Problem requirements —
From the records below, extract only the lines running from the line with "camera: 10 degrees left, 5 degrees up" to the line with "blue plane [586,174,634,221]", both lines included, reproducing them exactly.

Material for this task —
----------

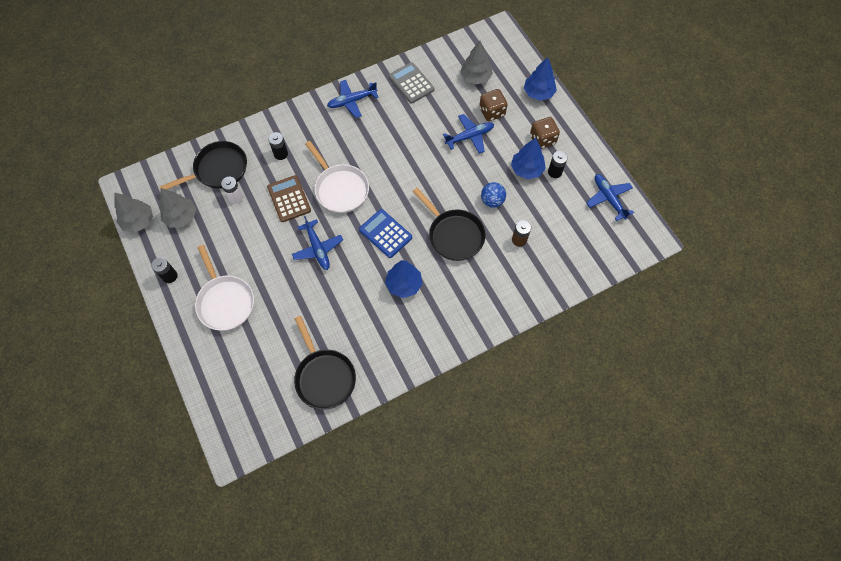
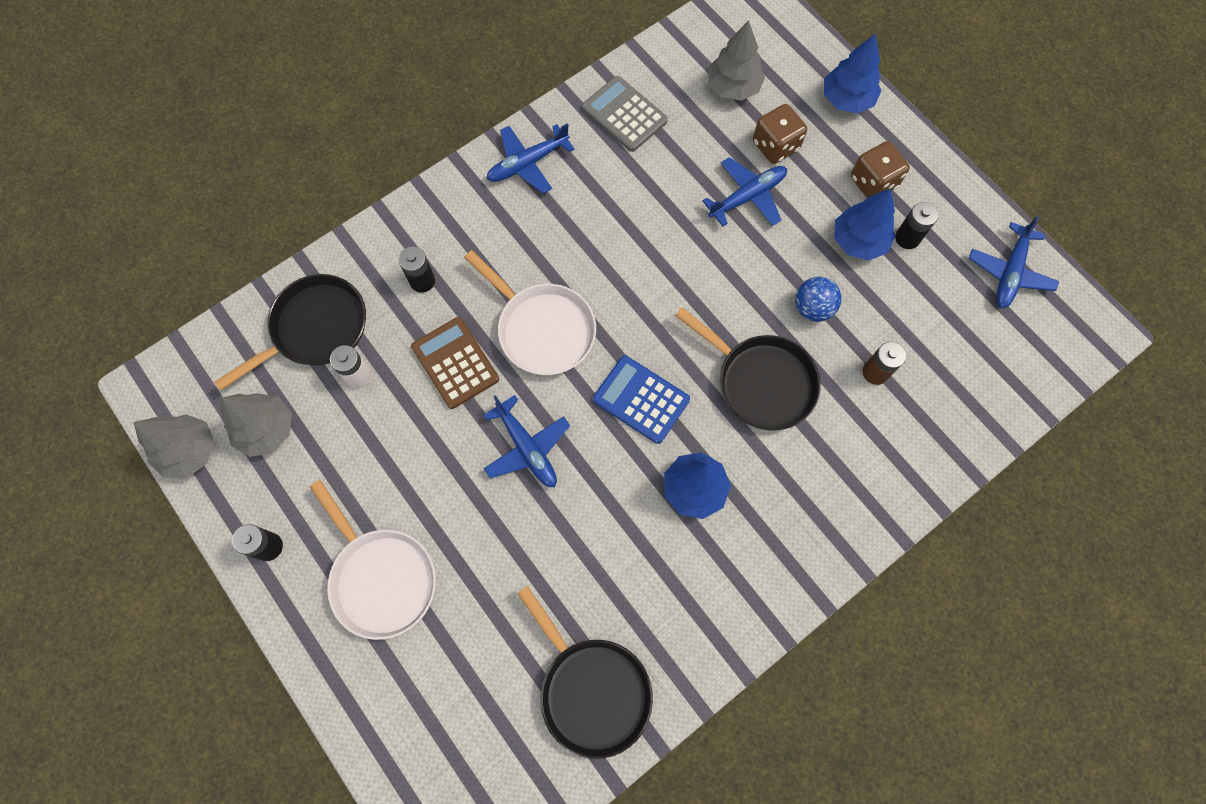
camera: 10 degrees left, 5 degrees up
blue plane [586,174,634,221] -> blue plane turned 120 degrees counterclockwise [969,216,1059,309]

----------

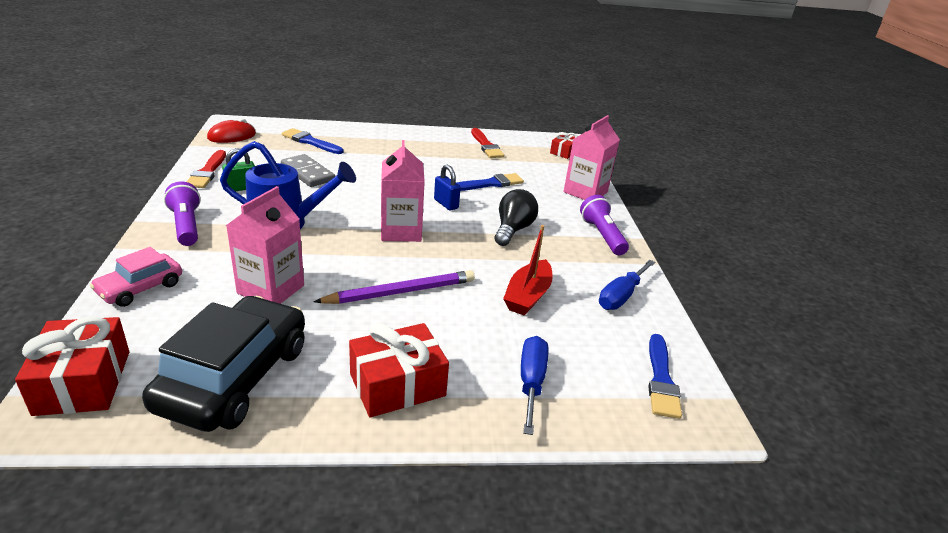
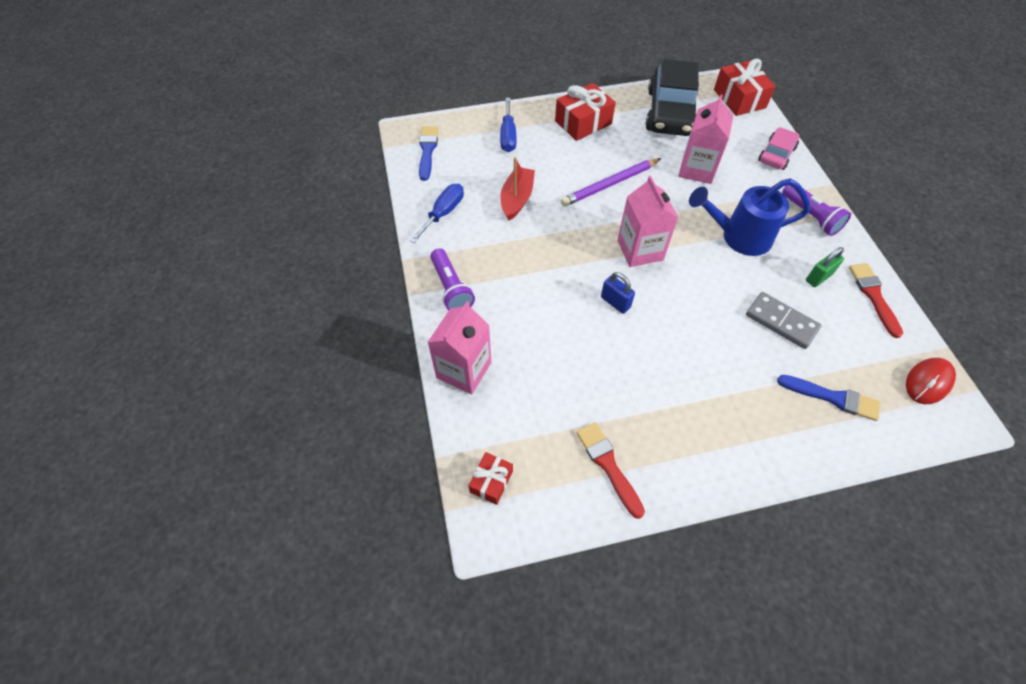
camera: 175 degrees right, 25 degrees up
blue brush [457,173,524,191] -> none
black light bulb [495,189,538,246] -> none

----------

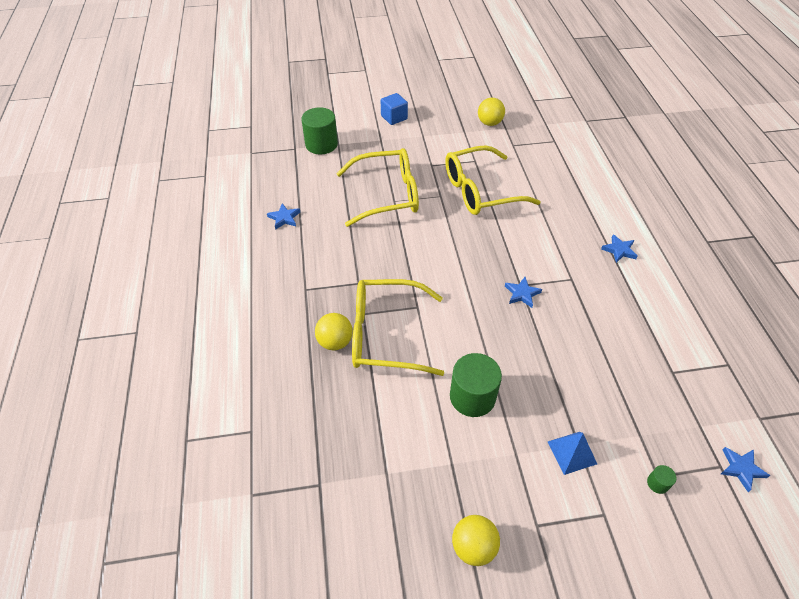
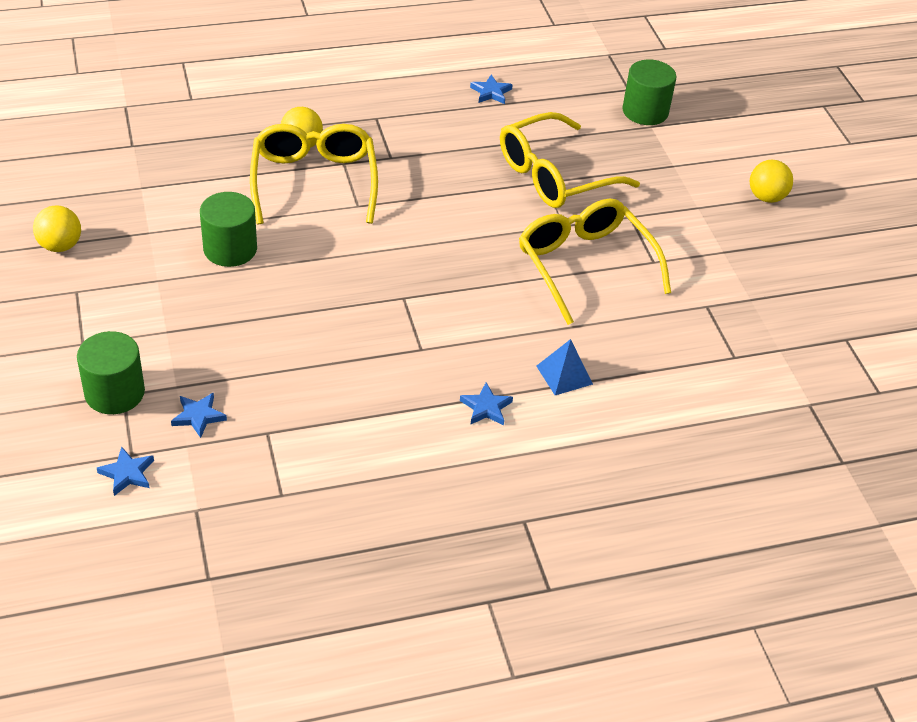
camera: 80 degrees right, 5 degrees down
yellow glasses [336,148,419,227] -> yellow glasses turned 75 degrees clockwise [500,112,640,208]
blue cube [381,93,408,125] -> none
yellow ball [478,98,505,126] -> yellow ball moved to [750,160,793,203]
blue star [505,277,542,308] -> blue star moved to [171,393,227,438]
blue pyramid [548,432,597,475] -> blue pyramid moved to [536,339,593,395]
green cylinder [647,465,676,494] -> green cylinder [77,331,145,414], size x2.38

----------

Task output —
camera: 10 degrees left, 5 degrees up
blue plane [586,174,634,221] -> blue plane turned 120 degrees counterclockwise [969,216,1059,309]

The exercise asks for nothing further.